— DIRECTIONS FOR THIS TASK —
Your output should consist solely of the lines from the one with "R2: 27k (DIS, VS) -> 39k (DIS, VS)" through the end of the records, reproduced exactly, both ends included.

□ □ □

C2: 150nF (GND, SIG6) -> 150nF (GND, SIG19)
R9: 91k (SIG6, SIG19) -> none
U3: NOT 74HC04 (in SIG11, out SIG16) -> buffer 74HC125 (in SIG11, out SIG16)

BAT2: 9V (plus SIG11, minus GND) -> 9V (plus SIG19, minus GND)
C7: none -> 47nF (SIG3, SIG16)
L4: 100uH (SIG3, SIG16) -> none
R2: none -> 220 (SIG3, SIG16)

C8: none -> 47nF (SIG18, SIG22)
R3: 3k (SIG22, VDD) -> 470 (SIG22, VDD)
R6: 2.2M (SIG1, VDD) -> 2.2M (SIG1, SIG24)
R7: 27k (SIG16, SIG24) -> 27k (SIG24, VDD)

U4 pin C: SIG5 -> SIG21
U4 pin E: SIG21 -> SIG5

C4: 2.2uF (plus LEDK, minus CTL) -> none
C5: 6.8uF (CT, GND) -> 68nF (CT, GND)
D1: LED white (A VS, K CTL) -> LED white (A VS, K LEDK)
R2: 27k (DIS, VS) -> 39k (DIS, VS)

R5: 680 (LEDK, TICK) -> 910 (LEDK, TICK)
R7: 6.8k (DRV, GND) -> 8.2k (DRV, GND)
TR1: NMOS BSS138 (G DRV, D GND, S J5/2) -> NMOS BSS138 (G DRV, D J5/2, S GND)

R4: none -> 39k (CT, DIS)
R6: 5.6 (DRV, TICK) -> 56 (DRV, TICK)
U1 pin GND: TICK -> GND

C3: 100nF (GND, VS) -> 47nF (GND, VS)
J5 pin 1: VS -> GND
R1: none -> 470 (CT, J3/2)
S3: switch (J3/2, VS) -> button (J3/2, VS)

□ □ □

— ANSWER AREA —
R2: 27k (DIS, VS) -> 39k (DIS, VS)

R5: 680 (LEDK, TICK) -> 910 (LEDK, TICK)
R7: 6.8k (DRV, GND) -> 8.2k (DRV, GND)
TR1: NMOS BSS138 (G DRV, D GND, S J5/2) -> NMOS BSS138 (G DRV, D J5/2, S GND)

R4: none -> 39k (CT, DIS)
R6: 5.6 (DRV, TICK) -> 56 (DRV, TICK)
U1 pin GND: TICK -> GND

C3: 100nF (GND, VS) -> 47nF (GND, VS)
J5 pin 1: VS -> GND
R1: none -> 470 (CT, J3/2)
S3: switch (J3/2, VS) -> button (J3/2, VS)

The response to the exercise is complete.